TASK REQUIREMENTS => Only one stretch of the records below should be repeated. It starts with the line containing "- → brown camera (518, 394)" and goes on through the line containing "orange ball (464, 125)", exactly as written.

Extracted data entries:
━━━━

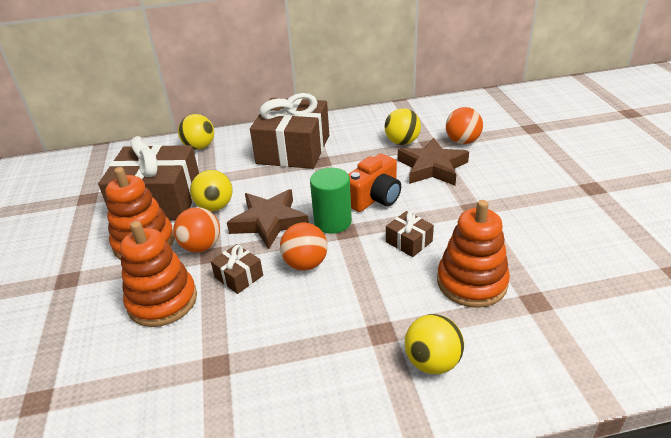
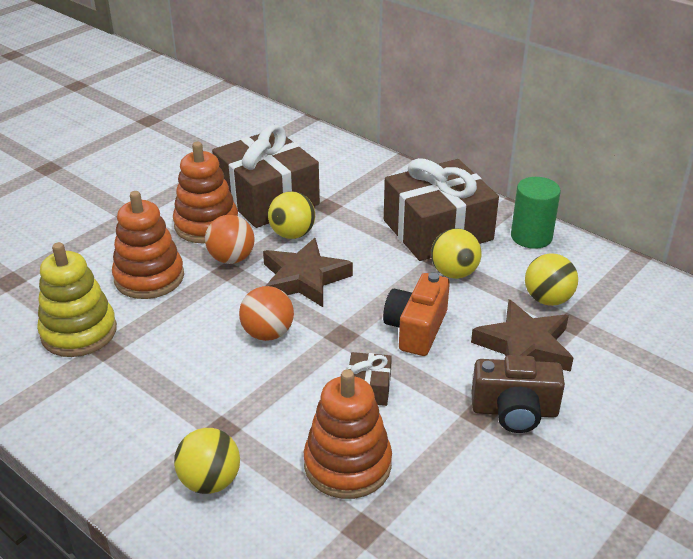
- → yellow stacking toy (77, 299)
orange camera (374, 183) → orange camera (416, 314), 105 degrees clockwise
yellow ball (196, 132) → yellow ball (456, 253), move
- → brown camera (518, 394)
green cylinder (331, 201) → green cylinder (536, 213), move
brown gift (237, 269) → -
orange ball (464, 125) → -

━━━━

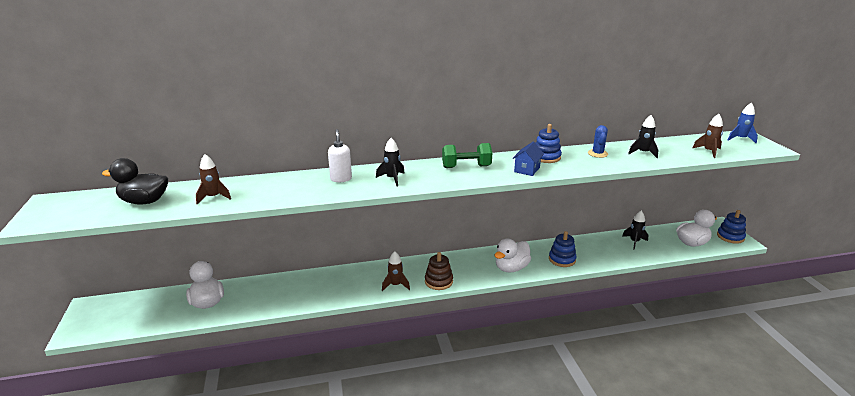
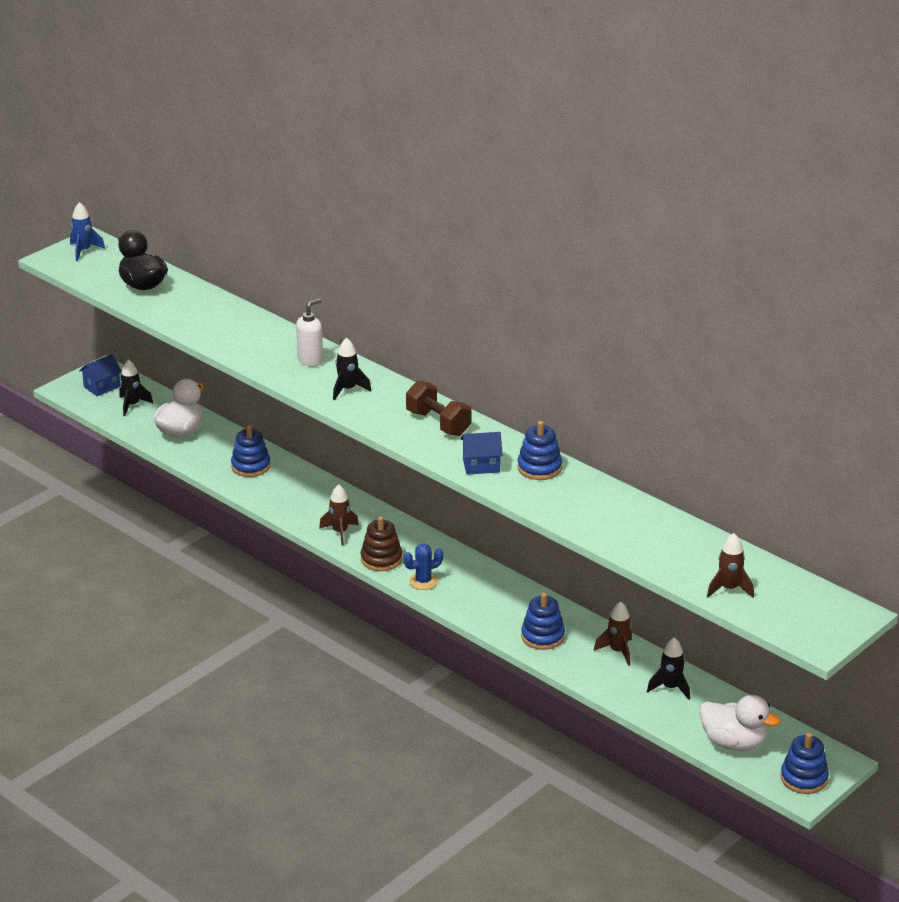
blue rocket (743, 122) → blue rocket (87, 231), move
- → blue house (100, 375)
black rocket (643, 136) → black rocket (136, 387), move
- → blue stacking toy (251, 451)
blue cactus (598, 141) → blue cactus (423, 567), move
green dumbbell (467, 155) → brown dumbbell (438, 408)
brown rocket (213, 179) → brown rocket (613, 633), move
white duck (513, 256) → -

━━━━

EXERCISE ANSWER =>
- → brown camera (518, 394)
green cylinder (331, 201) → green cylinder (536, 213), move
brown gift (237, 269) → -
orange ball (464, 125) → -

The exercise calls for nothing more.